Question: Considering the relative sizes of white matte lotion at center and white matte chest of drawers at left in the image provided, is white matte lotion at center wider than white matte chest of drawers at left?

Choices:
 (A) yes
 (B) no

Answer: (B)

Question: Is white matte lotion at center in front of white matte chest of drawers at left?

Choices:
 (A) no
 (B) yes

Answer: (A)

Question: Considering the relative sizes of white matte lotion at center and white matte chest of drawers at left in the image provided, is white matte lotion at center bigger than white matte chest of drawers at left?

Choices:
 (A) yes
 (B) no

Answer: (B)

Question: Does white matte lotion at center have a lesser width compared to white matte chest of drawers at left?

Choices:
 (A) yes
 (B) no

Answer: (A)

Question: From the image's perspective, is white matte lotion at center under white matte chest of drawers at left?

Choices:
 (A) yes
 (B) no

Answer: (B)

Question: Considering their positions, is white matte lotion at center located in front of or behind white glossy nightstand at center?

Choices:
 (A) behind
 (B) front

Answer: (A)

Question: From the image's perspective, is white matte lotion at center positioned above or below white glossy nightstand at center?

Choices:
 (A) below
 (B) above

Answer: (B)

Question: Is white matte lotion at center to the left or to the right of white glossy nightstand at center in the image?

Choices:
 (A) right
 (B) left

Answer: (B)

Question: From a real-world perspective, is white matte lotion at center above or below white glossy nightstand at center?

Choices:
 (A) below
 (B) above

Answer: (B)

******

**WORK ORDER**
Copy out all of the records above word for word, keeping every line and blank line in its original order.

**OUTPUT FOR THIS TASK**
Question: Considering the relative sizes of white matte lotion at center and white matte chest of drawers at left in the image provided, is white matte lotion at center wider than white matte chest of drawers at left?

Choices:
 (A) yes
 (B) no

Answer: (B)

Question: Is white matte lotion at center in front of white matte chest of drawers at left?

Choices:
 (A) no
 (B) yes

Answer: (A)

Question: Considering the relative sizes of white matte lotion at center and white matte chest of drawers at left in the image provided, is white matte lotion at center bigger than white matte chest of drawers at left?

Choices:
 (A) yes
 (B) no

Answer: (B)

Question: Does white matte lotion at center have a lesser width compared to white matte chest of drawers at left?

Choices:
 (A) yes
 (B) no

Answer: (A)

Question: From the image's perspective, is white matte lotion at center under white matte chest of drawers at left?

Choices:
 (A) yes
 (B) no

Answer: (B)

Question: Considering their positions, is white matte lotion at center located in front of or behind white glossy nightstand at center?

Choices:
 (A) behind
 (B) front

Answer: (A)

Question: From the image's perspective, is white matte lotion at center positioned above or below white glossy nightstand at center?

Choices:
 (A) below
 (B) above

Answer: (B)

Question: Is white matte lotion at center to the left or to the right of white glossy nightstand at center in the image?

Choices:
 (A) right
 (B) left

Answer: (B)

Question: From a real-world perspective, is white matte lotion at center above or below white glossy nightstand at center?

Choices:
 (A) below
 (B) above

Answer: (B)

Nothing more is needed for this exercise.